Work task:
Would you reproduce the whole listing exactly, dropping any pictures it holds?

--- Records for the exercise Enclosed Below ---

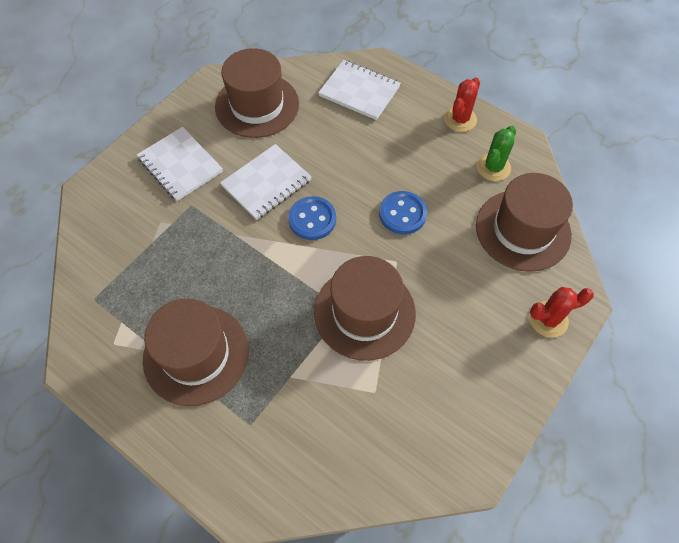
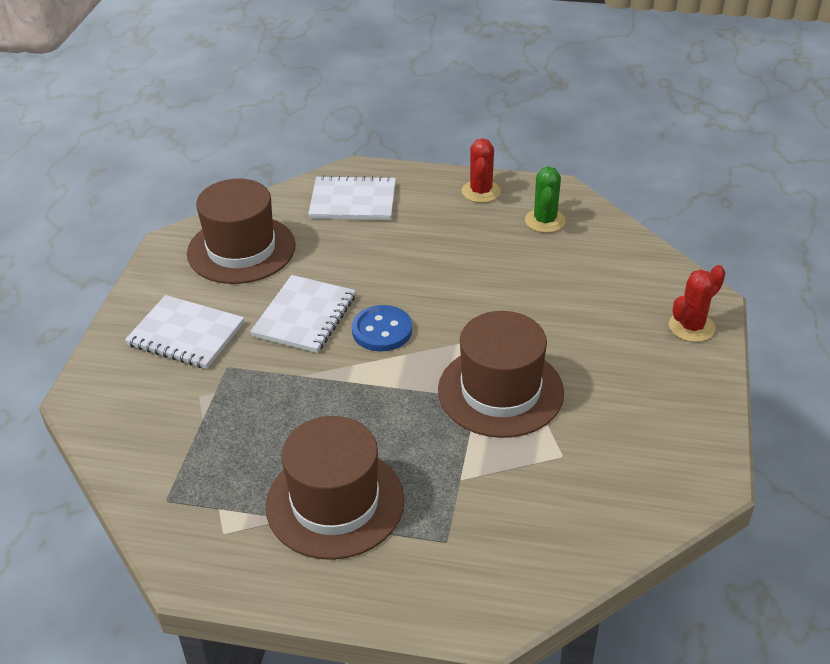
camera: 25 degrees left, 20 degrees down
(402, 214) = (478, 291): blue button -> none
(523, 230) = (612, 262): brown hat -> none

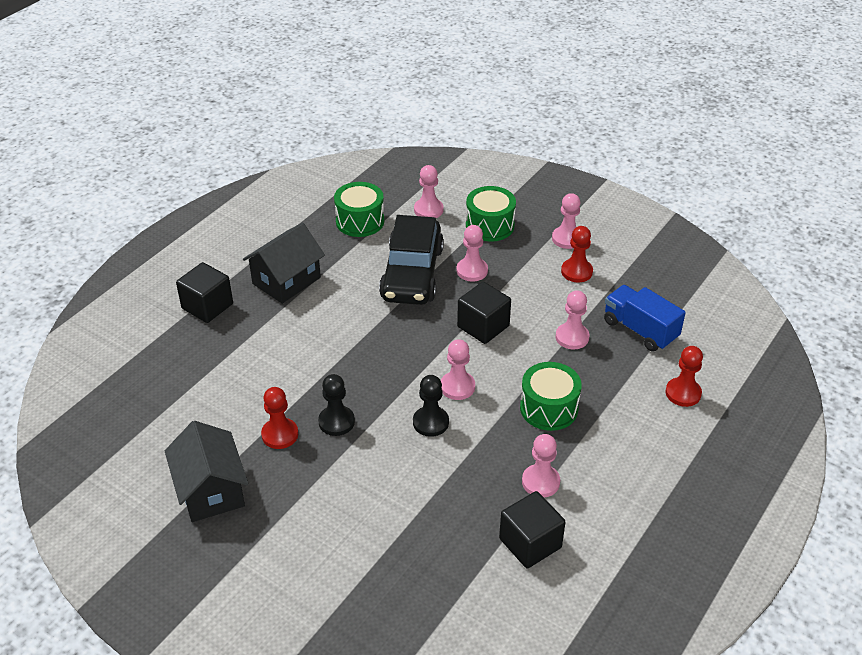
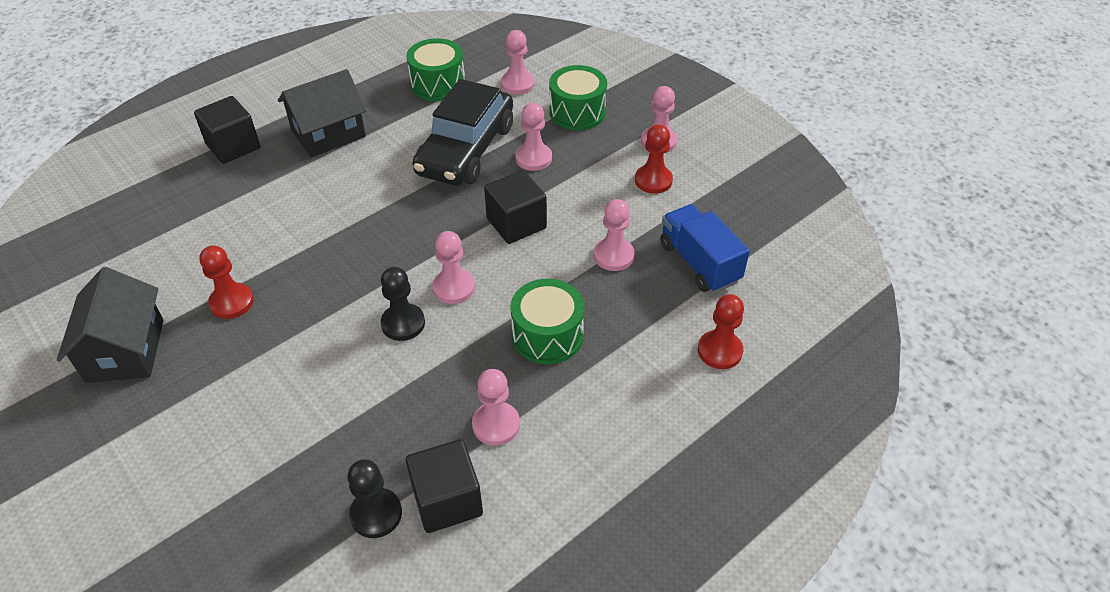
camera: 15 degrees right, 5 degrees up
(336, 422) = (300, 300): black pawn -> black pawn (376, 514)

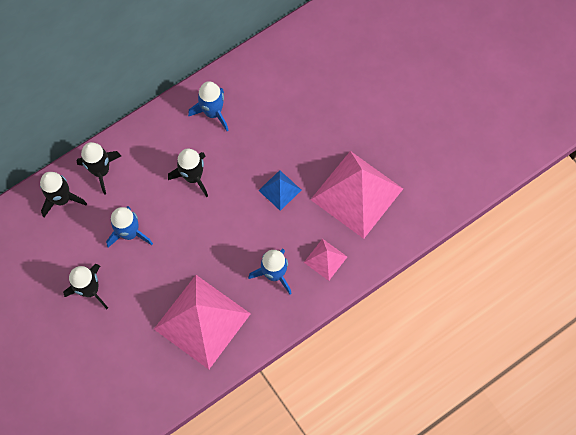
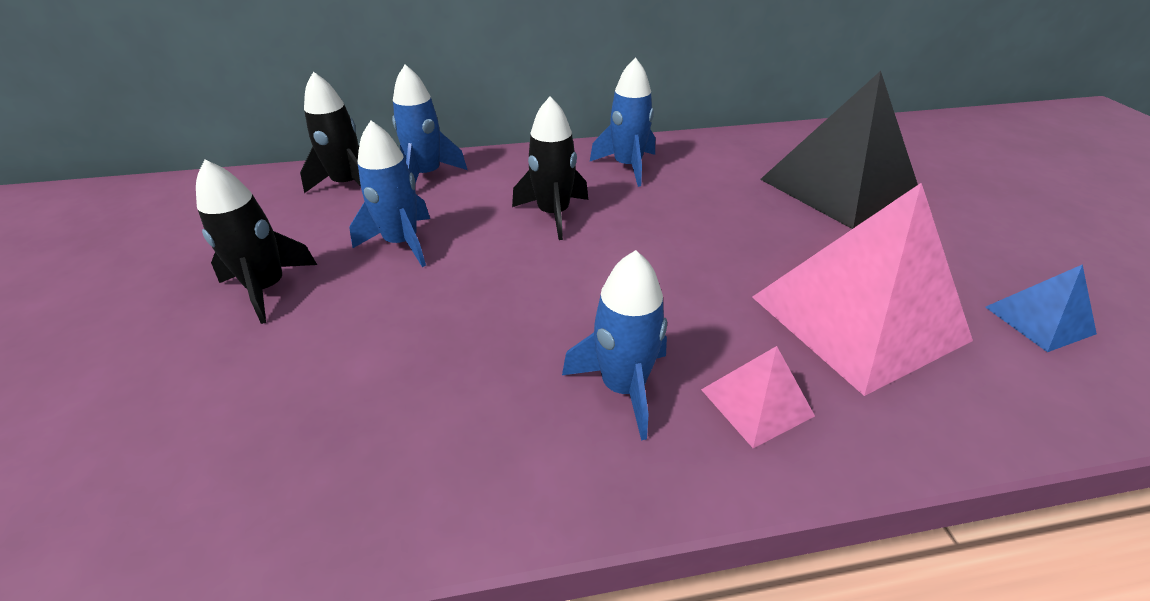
camera: 25 degrees right, 30 degrees down
(101, 171) = (427, 175): black rocket -> blue rocket
(202, 321) = (412, 414): pink pyramid -> none
(280, 190) = (695, 268): blue pyramid -> blue pyramid (1039, 320)
(335, 85) = (839, 186): none -> black pyramid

--- End of Enclosed Records for the exercise ---

Expected answer:
camera: 25 degrees left, 20 degrees down
(402, 214) = (478, 291): blue button -> none
(523, 230) = (612, 262): brown hat -> none

camera: 15 degrees right, 5 degrees up
(336, 422) = (300, 300): black pawn -> black pawn (376, 514)

camera: 25 degrees right, 30 degrees down
(101, 171) = (427, 175): black rocket -> blue rocket
(202, 321) = (412, 414): pink pyramid -> none
(280, 190) = (695, 268): blue pyramid -> blue pyramid (1039, 320)
(335, 85) = (839, 186): none -> black pyramid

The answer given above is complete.